Assignment :: Could you please count how many lines in the data below hold the string "green"? Reply with only the number.

Data extracted from a collection ::
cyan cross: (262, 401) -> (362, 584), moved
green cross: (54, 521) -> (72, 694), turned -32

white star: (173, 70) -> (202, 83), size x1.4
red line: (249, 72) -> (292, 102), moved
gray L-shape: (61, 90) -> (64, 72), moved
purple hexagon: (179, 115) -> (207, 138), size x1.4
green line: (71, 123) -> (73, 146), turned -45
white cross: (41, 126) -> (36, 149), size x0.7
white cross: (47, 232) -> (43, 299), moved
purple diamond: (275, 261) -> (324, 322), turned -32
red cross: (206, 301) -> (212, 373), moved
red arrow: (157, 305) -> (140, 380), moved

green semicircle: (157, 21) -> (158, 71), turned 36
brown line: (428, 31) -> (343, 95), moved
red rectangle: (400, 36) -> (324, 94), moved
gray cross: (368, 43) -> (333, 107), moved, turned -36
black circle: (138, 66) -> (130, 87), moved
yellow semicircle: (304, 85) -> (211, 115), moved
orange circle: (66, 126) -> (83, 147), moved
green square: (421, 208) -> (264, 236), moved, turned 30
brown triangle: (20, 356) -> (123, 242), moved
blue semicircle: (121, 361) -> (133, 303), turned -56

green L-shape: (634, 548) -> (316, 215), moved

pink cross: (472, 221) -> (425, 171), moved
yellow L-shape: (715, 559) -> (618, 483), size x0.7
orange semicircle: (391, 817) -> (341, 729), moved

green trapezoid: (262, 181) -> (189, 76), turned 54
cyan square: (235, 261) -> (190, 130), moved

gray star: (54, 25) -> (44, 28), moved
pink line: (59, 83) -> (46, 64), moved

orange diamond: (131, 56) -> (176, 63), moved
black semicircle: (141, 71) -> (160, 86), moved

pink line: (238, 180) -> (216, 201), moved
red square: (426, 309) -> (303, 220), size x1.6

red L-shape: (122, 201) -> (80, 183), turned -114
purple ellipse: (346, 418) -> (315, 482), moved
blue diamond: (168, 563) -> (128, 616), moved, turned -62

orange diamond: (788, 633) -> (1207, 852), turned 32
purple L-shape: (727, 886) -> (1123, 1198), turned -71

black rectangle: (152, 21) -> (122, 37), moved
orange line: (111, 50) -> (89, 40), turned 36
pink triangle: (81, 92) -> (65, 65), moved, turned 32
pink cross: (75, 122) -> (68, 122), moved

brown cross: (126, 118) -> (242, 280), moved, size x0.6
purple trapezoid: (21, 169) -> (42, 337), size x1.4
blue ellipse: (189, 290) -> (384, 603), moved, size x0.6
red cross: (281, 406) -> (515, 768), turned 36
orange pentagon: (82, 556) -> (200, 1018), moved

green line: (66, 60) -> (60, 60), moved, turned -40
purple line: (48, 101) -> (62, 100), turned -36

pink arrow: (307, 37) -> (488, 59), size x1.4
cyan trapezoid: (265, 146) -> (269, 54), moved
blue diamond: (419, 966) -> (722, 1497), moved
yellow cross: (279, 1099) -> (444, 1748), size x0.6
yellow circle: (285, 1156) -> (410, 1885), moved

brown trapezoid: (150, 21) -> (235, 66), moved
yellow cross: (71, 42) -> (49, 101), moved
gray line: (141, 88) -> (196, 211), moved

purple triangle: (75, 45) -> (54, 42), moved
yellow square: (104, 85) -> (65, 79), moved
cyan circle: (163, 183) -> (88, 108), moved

Finished exercise :: 7